#### Data provided

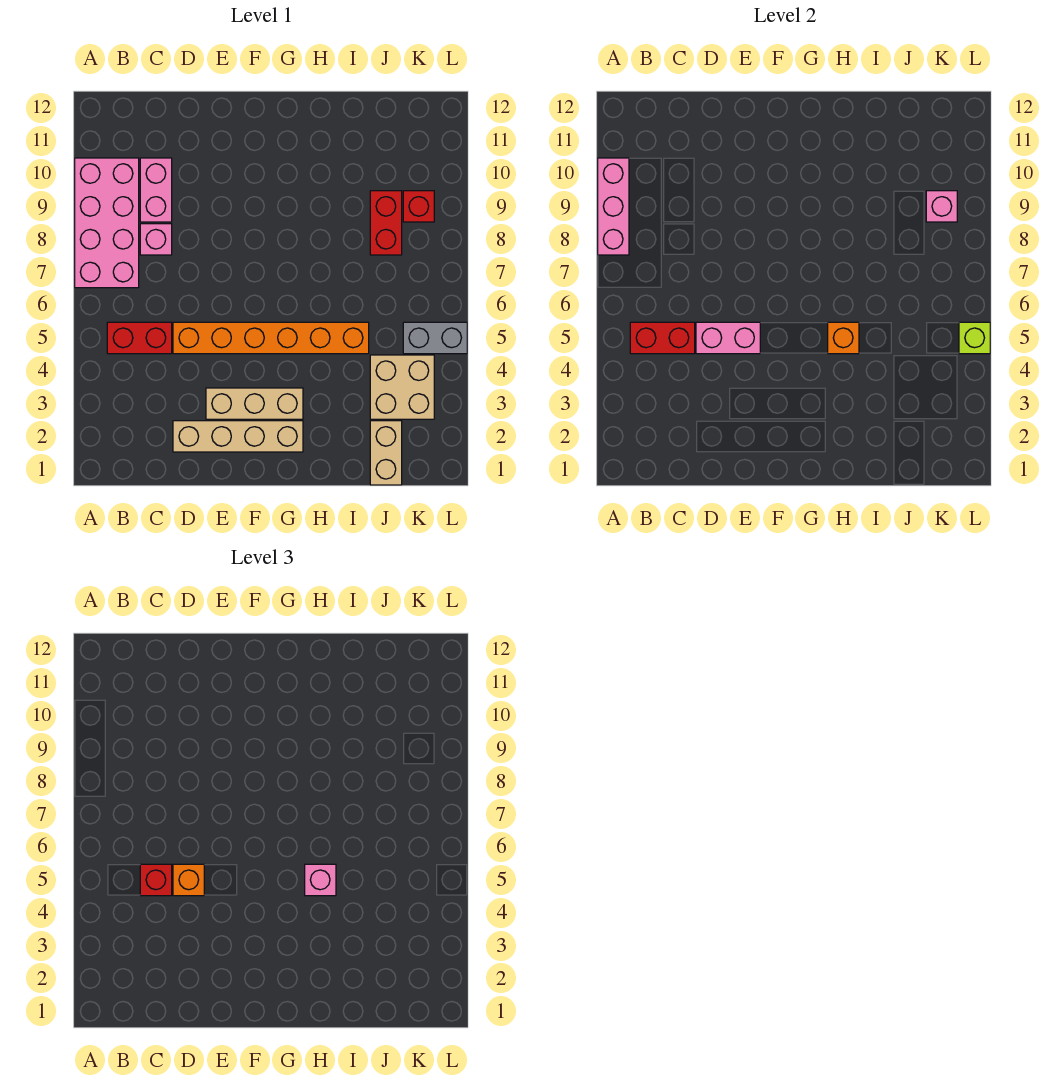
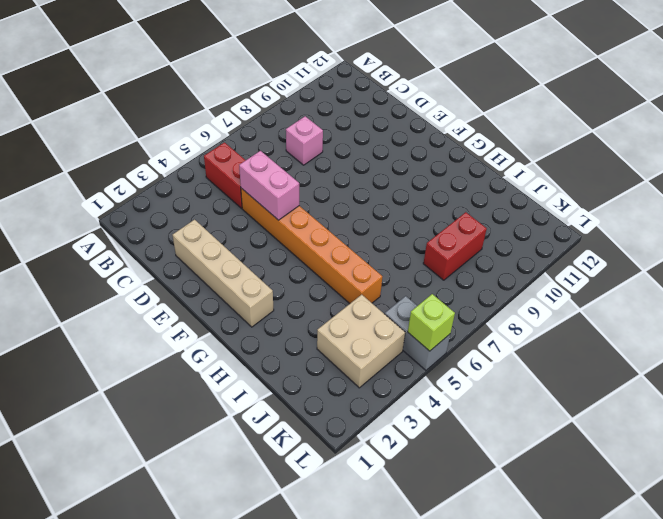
none -> pink brick A7:B10 level 1
none -> pink brick C9:C10 level 1
none -> tan brick E3:G3 level 1

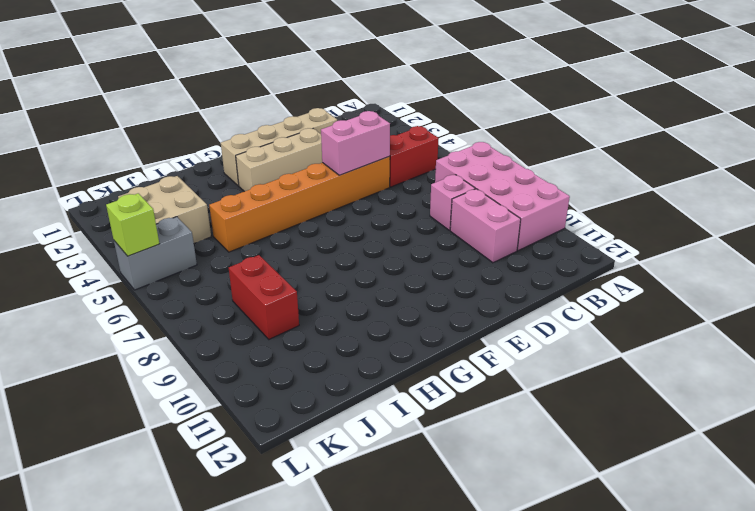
none -> tan brick J1:J2 level 1
none -> red brick K9 level 1
none -> pink brick A8:A10 level 2

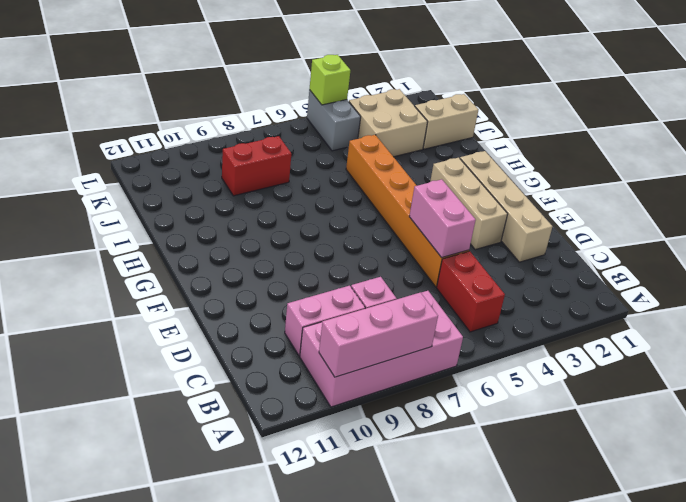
none -> red brick K9 level 1
none -> red brick B5:C5 level 2
none -> orange brick H5 level 2

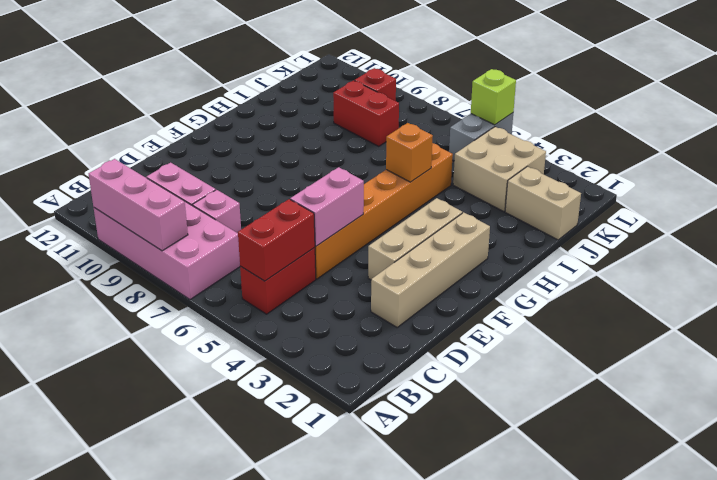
none -> pink brick K9 level 2
none -> red brick C5 level 3
none -> orange brick D5 level 3

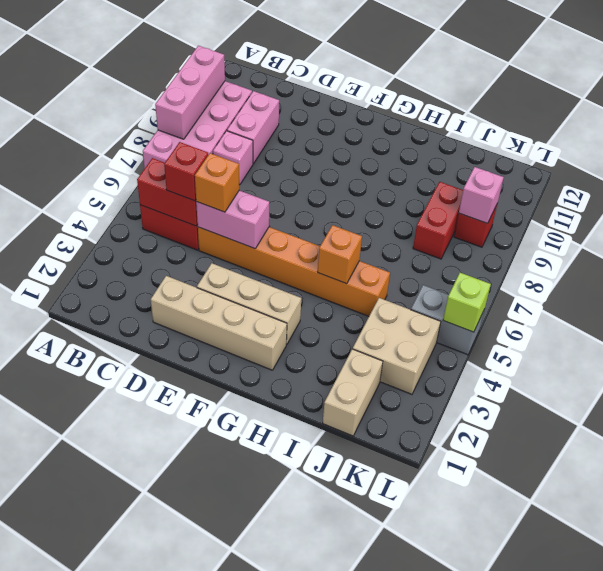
none -> pink brick H5 level 3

########

(What to work on)
Only the lines from the one with "none -> orange brick H5 level 2" through the final line of the entries belong in the answer, set down exactly, with both ends included and no pictures.

(Reply)
none -> orange brick H5 level 2

none -> pink brick K9 level 2
none -> red brick C5 level 3
none -> orange brick D5 level 3

none -> pink brick H5 level 3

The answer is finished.